== RECORDS FOR PROCESSING ==
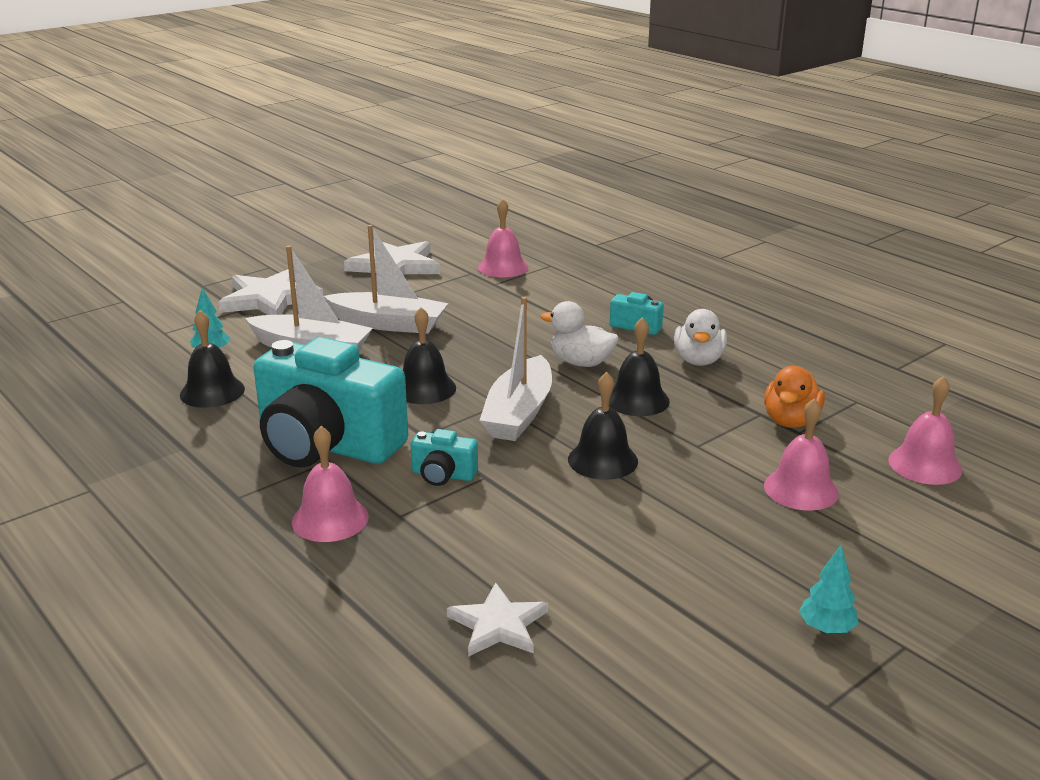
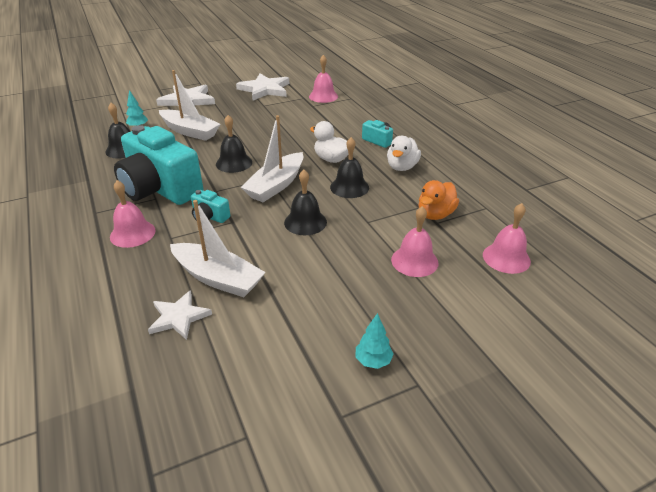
camera: 15 degrees right, 10 degrees up
white boat [324,225,448,334] -> white boat moved to [170,200,266,297]

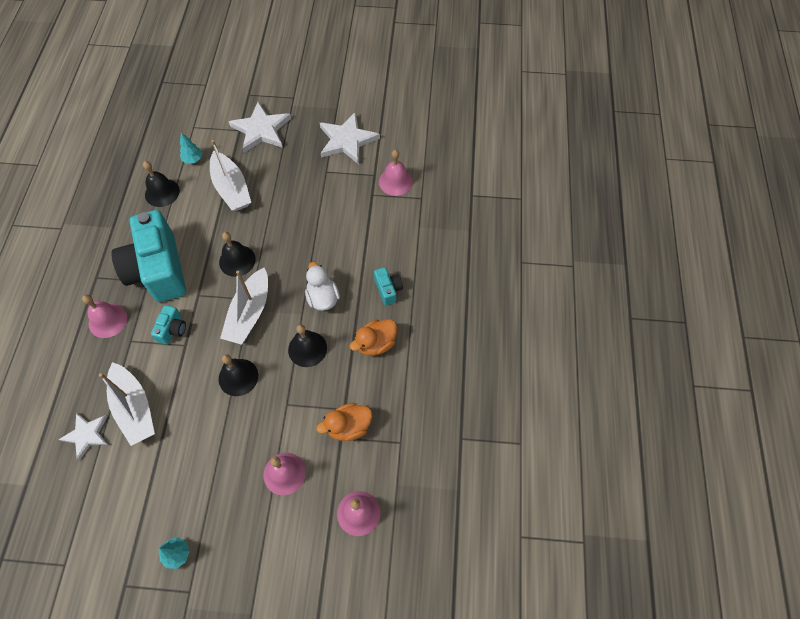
camera: 30 degrees right, 25 degrees up
turquoise camera [191,190,230,223] -> turquoise camera turned 135 degrees counterclockwise [151,305,186,345]
white boat [241,115,303,202] -> white boat turned 45 degrees counterclockwise [220,268,268,345]
white duck [387,136,421,171] -> orange duck [350,319,397,356]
===
> ASSIGNMENT: Take each line above that holds the string "boat" and copy it.

> ANSWER SECTION:
white boat [324,225,448,334] -> white boat moved to [170,200,266,297]
white boat [241,115,303,202] -> white boat turned 45 degrees counterclockwise [220,268,268,345]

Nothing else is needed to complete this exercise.